---- MATERIAL FOR THIS EXERCISE
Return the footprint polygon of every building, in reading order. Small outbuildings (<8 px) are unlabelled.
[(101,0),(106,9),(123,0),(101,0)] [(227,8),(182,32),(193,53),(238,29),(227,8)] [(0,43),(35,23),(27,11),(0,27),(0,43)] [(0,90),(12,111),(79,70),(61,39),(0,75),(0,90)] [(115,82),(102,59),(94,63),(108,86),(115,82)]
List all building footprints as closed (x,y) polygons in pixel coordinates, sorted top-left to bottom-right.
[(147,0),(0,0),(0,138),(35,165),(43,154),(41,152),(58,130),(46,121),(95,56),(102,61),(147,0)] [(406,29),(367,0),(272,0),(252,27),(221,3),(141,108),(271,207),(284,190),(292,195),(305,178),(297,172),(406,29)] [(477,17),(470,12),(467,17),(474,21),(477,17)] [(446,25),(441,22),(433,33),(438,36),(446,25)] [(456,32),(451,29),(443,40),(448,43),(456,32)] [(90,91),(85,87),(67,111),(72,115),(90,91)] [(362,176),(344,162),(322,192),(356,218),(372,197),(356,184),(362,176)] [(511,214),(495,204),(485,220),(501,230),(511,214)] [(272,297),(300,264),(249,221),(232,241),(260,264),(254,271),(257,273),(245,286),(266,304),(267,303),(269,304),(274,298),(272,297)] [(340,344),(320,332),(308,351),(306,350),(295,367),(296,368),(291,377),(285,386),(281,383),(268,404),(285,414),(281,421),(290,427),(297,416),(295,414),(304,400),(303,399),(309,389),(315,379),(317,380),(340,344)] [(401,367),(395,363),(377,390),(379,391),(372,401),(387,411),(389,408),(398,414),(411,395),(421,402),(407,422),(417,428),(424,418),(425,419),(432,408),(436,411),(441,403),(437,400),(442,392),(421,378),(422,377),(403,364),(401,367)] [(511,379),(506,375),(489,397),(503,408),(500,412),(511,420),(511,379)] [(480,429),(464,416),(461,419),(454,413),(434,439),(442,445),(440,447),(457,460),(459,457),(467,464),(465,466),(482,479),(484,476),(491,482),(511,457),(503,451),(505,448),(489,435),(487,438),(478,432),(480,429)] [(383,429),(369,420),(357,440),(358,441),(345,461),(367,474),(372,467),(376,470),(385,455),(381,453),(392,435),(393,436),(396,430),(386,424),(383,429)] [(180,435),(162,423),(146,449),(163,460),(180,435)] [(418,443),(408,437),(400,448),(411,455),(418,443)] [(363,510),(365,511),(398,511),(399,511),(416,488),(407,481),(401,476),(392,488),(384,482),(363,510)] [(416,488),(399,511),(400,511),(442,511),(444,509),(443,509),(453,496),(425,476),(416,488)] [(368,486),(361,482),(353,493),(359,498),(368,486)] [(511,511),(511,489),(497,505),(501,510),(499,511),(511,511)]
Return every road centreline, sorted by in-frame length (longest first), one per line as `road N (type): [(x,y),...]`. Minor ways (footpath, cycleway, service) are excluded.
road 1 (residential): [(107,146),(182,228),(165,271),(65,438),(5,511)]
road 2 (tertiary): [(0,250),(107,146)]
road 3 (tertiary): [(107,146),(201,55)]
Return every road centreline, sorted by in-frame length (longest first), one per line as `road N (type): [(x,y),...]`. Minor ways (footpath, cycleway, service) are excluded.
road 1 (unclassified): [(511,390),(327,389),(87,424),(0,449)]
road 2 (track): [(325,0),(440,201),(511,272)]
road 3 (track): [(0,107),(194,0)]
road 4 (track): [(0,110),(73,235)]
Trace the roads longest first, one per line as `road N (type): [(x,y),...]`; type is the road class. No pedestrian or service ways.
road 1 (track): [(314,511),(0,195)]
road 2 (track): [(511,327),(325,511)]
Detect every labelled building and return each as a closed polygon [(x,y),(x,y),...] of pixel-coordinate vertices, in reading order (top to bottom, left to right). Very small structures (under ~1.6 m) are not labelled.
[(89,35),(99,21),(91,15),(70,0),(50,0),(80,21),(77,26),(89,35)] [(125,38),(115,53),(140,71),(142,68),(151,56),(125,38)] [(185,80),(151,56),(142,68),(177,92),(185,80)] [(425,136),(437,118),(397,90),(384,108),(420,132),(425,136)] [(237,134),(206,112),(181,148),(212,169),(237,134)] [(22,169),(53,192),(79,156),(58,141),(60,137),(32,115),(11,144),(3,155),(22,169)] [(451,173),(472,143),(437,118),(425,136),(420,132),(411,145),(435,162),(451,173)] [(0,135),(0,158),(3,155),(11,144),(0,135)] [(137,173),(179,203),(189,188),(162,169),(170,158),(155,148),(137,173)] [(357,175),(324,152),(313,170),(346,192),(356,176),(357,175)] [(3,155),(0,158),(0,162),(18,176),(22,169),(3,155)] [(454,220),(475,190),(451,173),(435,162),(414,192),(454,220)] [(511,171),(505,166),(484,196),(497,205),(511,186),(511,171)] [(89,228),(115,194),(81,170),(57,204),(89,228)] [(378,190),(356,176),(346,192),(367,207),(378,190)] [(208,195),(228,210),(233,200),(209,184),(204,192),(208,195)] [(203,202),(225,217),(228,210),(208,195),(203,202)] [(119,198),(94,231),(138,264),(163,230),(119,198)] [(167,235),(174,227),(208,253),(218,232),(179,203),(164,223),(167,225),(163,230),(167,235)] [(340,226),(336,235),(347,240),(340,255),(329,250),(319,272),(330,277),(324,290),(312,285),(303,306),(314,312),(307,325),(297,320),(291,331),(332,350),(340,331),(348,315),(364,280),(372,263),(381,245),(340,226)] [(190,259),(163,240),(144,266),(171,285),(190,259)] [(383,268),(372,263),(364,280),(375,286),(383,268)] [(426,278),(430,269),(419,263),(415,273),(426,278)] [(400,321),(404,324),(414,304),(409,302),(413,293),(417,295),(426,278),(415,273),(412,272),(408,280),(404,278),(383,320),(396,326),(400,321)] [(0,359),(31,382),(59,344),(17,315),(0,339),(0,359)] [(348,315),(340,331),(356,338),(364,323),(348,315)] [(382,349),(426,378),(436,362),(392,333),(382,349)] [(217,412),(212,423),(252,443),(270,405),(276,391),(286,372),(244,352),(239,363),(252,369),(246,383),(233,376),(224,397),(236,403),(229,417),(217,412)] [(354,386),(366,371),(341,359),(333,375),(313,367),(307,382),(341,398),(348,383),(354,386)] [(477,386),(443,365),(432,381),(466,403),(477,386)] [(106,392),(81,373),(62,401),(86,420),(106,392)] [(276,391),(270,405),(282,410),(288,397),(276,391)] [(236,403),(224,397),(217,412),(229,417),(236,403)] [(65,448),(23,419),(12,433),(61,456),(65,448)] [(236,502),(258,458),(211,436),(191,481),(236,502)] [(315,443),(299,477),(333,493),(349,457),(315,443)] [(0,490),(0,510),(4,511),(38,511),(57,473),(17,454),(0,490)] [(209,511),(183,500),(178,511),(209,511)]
--------
> [WHAT IS EXPECTED]: Copy out all of the entries above again, swapping "centreline" for "centerline" and leaving everything else unchanged.

> [REPLY]:
Return the footprint polygon of every building, in reading order. Small outbuildings (<8 px) are unlabelled.
[(101,0),(106,9),(123,0),(101,0)] [(227,8),(182,32),(193,53),(238,29),(227,8)] [(0,43),(35,23),(27,11),(0,27),(0,43)] [(0,90),(12,111),(79,70),(61,39),(0,75),(0,90)] [(115,82),(102,59),(94,63),(108,86),(115,82)]
List all building footprints as closed (x,y) polygons in pixel coordinates, sorted top-left to bottom-right.
[(147,0),(0,0),(0,138),(35,165),(43,154),(41,152),(58,130),(46,121),(95,56),(102,61),(147,0)] [(406,29),(367,0),(272,0),(252,27),(221,3),(141,108),(271,207),(284,190),(292,195),(305,178),(297,172),(406,29)] [(477,17),(470,12),(467,17),(474,21),(477,17)] [(446,25),(441,22),(433,33),(438,36),(446,25)] [(456,32),(451,29),(443,40),(448,43),(456,32)] [(90,91),(85,87),(67,111),(72,115),(90,91)] [(362,176),(344,162),(322,192),(356,218),(372,197),(356,184),(362,176)] [(511,214),(495,204),(485,220),(501,230),(511,214)] [(272,297),(300,264),(249,221),(232,241),(260,264),(254,271),(257,273),(245,286),(266,304),(267,303),(269,304),(274,298),(272,297)] [(340,344),(320,332),(308,351),(306,350),(295,367),(296,368),(291,377),(285,386),(281,383),(268,404),(285,414),(281,421),(290,427),(297,416),(295,414),(304,400),(303,399),(309,389),(315,379),(317,380),(340,344)] [(401,367),(395,363),(377,390),(379,391),(372,401),(387,411),(389,408),(398,414),(411,395),(421,402),(407,422),(417,428),(424,418),(425,419),(432,408),(436,411),(441,403),(437,400),(442,392),(421,378),(422,377),(403,364),(401,367)] [(511,379),(506,375),(489,397),(503,408),(500,412),(511,420),(511,379)] [(480,429),(464,416),(461,419),(454,413),(434,439),(442,445),(440,447),(457,460),(459,457),(467,464),(465,466),(482,479),(484,476),(491,482),(511,457),(503,451),(505,448),(489,435),(487,438),(478,432),(480,429)] [(383,429),(369,420),(357,440),(358,441),(345,461),(367,474),(372,467),(376,470),(385,455),(381,453),(392,435),(393,436),(396,430),(386,424),(383,429)] [(180,435),(162,423),(146,449),(163,460),(180,435)] [(418,443),(408,437),(400,448),(411,455),(418,443)] [(363,510),(365,511),(398,511),(399,511),(416,488),(407,481),(401,476),(392,488),(384,482),(363,510)] [(416,488),(399,511),(400,511),(442,511),(444,509),(443,509),(453,496),(425,476),(416,488)] [(368,486),(361,482),(353,493),(359,498),(368,486)] [(511,511),(511,489),(497,505),(501,510),(499,511),(511,511)]
Return every road centerline, sorted by in-frame length (longest first), one per line as `road N (type): [(x,y),...]`. Minor ways (footpath, cycleway, service) are excluded.
road 1 (residential): [(107,146),(182,228),(165,271),(65,438),(5,511)]
road 2 (tertiary): [(0,250),(107,146)]
road 3 (tertiary): [(107,146),(201,55)]
Return every road centerline, sorted by in-frame length (longest first), one per line as `road N (type): [(x,y),...]`. Minor ways (footpath, cycleway, service) are excluded.
road 1 (unclassified): [(511,390),(327,389),(87,424),(0,449)]
road 2 (track): [(325,0),(440,201),(511,272)]
road 3 (track): [(0,107),(194,0)]
road 4 (track): [(0,110),(73,235)]
Trace the roads longest first, one per line as `road N (type): [(x,y),...]`; type is the road class. No pedestrian or service ways.
road 1 (track): [(314,511),(0,195)]
road 2 (track): [(511,327),(325,511)]
Detect every labelled building and return each as a closed polygon [(x,y),(x,y),...] of pixel-coordinate vertices, in reading order (top to bottom, left to right). Very small structures (under ~1.6 m) are not labelled.
[(89,35),(99,21),(91,15),(70,0),(50,0),(80,21),(77,26),(89,35)] [(125,38),(115,53),(140,71),(142,68),(151,56),(125,38)] [(185,80),(151,56),(142,68),(177,92),(185,80)] [(425,136),(437,118),(397,90),(384,108),(420,132),(425,136)] [(237,134),(206,112),(181,148),(212,169),(237,134)] [(22,169),(53,192),(79,156),(58,141),(60,137),(32,115),(11,144),(3,155),(22,169)] [(451,173),(472,143),(437,118),(425,136),(420,132),(411,145),(435,162),(451,173)] [(0,135),(0,158),(3,155),(11,144),(0,135)] [(137,173),(179,203),(189,188),(162,169),(170,158),(155,148),(137,173)] [(357,175),(324,152),(313,170),(346,192),(356,176),(357,175)] [(3,155),(0,158),(0,162),(18,176),(22,169),(3,155)] [(454,220),(475,190),(451,173),(435,162),(414,192),(454,220)] [(511,171),(505,166),(484,196),(497,205),(511,186),(511,171)] [(89,228),(115,194),(81,170),(57,204),(89,228)] [(378,190),(356,176),(346,192),(367,207),(378,190)] [(208,195),(228,210),(233,200),(209,184),(204,192),(208,195)] [(203,202),(225,217),(228,210),(208,195),(203,202)] [(119,198),(94,231),(138,264),(163,230),(119,198)] [(167,235),(174,227),(208,253),(218,232),(179,203),(164,223),(167,225),(163,230),(167,235)] [(340,226),(336,235),(347,240),(340,255),(329,250),(319,272),(330,277),(324,290),(312,285),(303,306),(314,312),(307,325),(297,320),(291,331),(332,350),(340,331),(348,315),(364,280),(372,263),(381,245),(340,226)] [(190,259),(163,240),(144,266),(171,285),(190,259)] [(383,268),(372,263),(364,280),(375,286),(383,268)] [(426,278),(430,269),(419,263),(415,273),(426,278)] [(400,321),(404,324),(414,304),(409,302),(413,293),(417,295),(426,278),(415,273),(412,272),(408,280),(404,278),(383,320),(396,326),(400,321)] [(0,359),(31,382),(59,344),(17,315),(0,339),(0,359)] [(348,315),(340,331),(356,338),(364,323),(348,315)] [(382,349),(426,378),(436,362),(392,333),(382,349)] [(217,412),(212,423),(252,443),(270,405),(276,391),(286,372),(244,352),(239,363),(252,369),(246,383),(233,376),(224,397),(236,403),(229,417),(217,412)] [(354,386),(366,371),(341,359),(333,375),(313,367),(307,382),(341,398),(348,383),(354,386)] [(477,386),(443,365),(432,381),(466,403),(477,386)] [(106,392),(81,373),(62,401),(86,420),(106,392)] [(276,391),(270,405),(282,410),(288,397),(276,391)] [(236,403),(224,397),(217,412),(229,417),(236,403)] [(65,448),(23,419),(12,433),(61,456),(65,448)] [(236,502),(258,458),(211,436),(191,481),(236,502)] [(315,443),(299,477),(333,493),(349,457),(315,443)] [(0,490),(0,510),(4,511),(38,511),(57,473),(17,454),(0,490)] [(209,511),(183,500),(178,511),(209,511)]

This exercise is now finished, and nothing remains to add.